### SET TASK
Write out each of the following lines verbatim, keeping every character and coordinate unchanged.

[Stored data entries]
· · · · ·
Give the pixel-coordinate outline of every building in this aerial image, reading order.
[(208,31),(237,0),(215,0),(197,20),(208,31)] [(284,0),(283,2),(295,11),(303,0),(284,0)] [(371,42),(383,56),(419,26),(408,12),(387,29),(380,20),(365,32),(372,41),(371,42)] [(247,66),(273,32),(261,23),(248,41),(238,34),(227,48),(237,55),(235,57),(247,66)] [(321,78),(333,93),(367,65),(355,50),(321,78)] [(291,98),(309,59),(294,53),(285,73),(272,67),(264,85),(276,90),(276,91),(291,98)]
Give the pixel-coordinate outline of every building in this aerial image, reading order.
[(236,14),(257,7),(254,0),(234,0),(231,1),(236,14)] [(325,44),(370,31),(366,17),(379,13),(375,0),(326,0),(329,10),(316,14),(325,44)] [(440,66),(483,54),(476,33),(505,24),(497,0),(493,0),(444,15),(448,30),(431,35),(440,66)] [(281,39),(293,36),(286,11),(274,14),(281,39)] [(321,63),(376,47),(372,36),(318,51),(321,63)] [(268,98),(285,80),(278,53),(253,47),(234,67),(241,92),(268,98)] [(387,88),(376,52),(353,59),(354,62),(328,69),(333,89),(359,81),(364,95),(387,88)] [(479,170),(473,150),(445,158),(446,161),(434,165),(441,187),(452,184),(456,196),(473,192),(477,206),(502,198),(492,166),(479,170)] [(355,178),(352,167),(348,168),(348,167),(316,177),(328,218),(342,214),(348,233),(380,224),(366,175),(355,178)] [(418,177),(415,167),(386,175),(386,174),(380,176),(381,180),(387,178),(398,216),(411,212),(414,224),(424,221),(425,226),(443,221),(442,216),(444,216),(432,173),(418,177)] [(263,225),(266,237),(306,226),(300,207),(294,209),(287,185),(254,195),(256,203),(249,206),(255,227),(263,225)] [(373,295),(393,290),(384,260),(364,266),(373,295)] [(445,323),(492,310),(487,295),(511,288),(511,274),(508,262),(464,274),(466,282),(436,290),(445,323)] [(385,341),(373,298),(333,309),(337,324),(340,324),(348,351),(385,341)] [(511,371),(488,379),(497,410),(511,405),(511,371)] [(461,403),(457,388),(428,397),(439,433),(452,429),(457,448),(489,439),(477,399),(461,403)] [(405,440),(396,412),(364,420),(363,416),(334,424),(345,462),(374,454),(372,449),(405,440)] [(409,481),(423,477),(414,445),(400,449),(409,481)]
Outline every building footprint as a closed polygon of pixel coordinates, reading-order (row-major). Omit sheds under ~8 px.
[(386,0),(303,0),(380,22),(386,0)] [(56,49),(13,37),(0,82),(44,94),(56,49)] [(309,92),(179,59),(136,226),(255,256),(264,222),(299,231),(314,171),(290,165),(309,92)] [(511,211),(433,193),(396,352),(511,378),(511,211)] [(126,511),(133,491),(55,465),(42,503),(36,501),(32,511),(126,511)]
· · · · ·
### RESPONSE BELOW
Give the pixel-coordinate outline of every building in this aerial image, reading order.
[(208,31),(237,0),(215,0),(197,20),(208,31)] [(284,0),(283,2),(295,11),(303,0),(284,0)] [(371,42),(383,56),(419,26),(408,12),(387,29),(380,20),(365,32),(372,41),(371,42)] [(247,66),(273,32),(261,23),(248,41),(238,34),(227,48),(237,55),(235,57),(247,66)] [(321,78),(333,93),(367,65),(355,50),(321,78)] [(291,98),(309,59),(294,53),(285,73),(272,67),(264,85),(276,90),(276,91),(291,98)]
Give the pixel-coordinate outline of every building in this aerial image, reading order.
[(236,14),(257,7),(254,0),(234,0),(231,1),(236,14)] [(325,44),(370,31),(366,17),(379,13),(375,0),(326,0),(329,10),(316,14),(325,44)] [(440,66),(483,54),(476,33),(505,24),(497,0),(493,0),(444,15),(448,30),(431,35),(440,66)] [(281,39),(293,36),(286,11),(274,14),(281,39)] [(321,63),(376,47),(372,36),(318,51),(321,63)] [(268,98),(285,80),(278,53),(253,47),(234,67),(241,92),(268,98)] [(387,88),(376,52),(353,59),(354,62),(328,69),(333,89),(359,81),(364,95),(387,88)] [(479,170),(473,150),(445,158),(446,161),(434,165),(441,187),(452,184),(456,196),(473,192),(477,206),(502,198),(492,166),(479,170)] [(355,178),(352,167),(348,168),(348,167),(316,177),(328,218),(342,214),(348,233),(380,224),(366,175),(355,178)] [(418,177),(415,167),(386,175),(386,174),(380,176),(381,180),(387,178),(398,216),(411,212),(414,224),(424,221),(425,226),(443,221),(442,216),(444,216),(432,173),(418,177)] [(263,225),(266,237),(306,226),(300,207),(294,209),(287,185),(254,195),(256,203),(249,206),(255,227),(263,225)] [(373,295),(393,290),(384,260),(364,266),(373,295)] [(445,323),(492,310),(487,295),(511,288),(511,274),(508,262),(464,274),(466,282),(436,290),(445,323)] [(385,341),(373,298),(333,309),(337,324),(340,324),(348,351),(385,341)] [(511,371),(488,379),(497,410),(511,405),(511,371)] [(461,403),(457,388),(428,397),(439,433),(452,429),(457,448),(489,439),(477,399),(461,403)] [(405,440),(396,412),(364,420),(363,416),(334,424),(345,462),(374,454),(372,449),(405,440)] [(409,481),(423,477),(414,445),(400,449),(409,481)]
Outline every building footprint as a closed polygon of pixel coordinates, reading-order (row-major). Omit sheds under ~8 px.
[(386,0),(303,0),(380,22),(386,0)] [(56,49),(13,37),(0,82),(44,94),(56,49)] [(309,92),(179,59),(136,226),(255,256),(264,222),(299,231),(314,171),(290,165),(309,92)] [(511,211),(433,193),(396,352),(511,378),(511,211)] [(126,511),(133,491),(55,465),(42,503),(36,501),(32,511),(126,511)]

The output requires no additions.